(INFORMATION SHOWN)

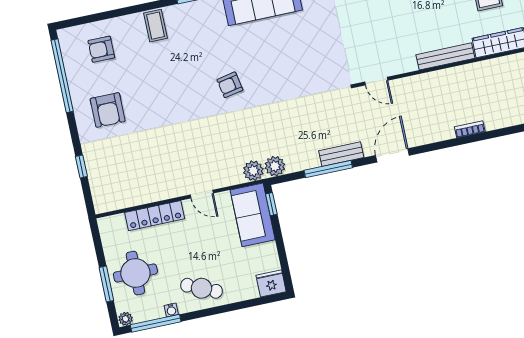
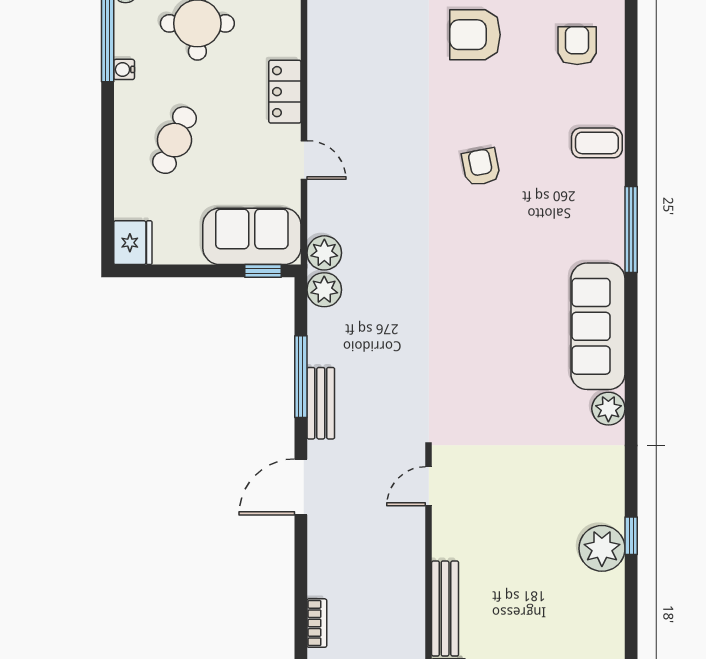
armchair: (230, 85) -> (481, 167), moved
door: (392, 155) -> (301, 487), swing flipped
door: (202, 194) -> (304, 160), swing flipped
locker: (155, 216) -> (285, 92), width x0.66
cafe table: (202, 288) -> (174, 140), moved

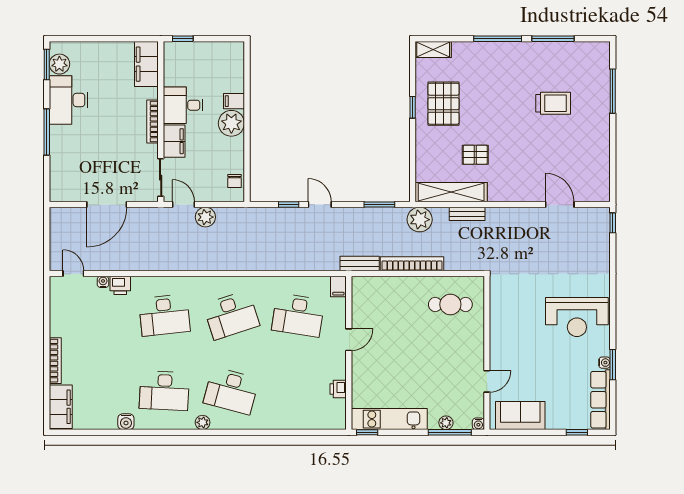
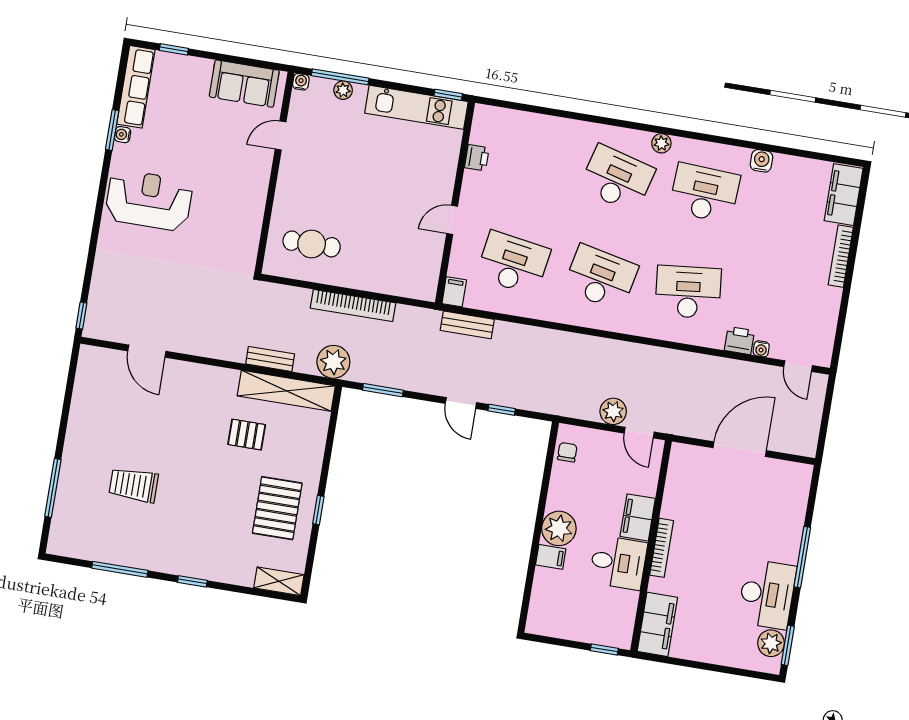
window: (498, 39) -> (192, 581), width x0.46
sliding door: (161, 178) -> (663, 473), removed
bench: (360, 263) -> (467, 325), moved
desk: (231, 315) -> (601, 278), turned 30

(End INFORMATION SHOWN)

ACTIVITY -
Each line above, from the one that contains "bench: (360, 263) -> (467, 325), moved" to the last line of the records, should be repeated exactly. Leave out all others.

TASK SOLUTION -
bench: (360, 263) -> (467, 325), moved
desk: (231, 315) -> (601, 278), turned 30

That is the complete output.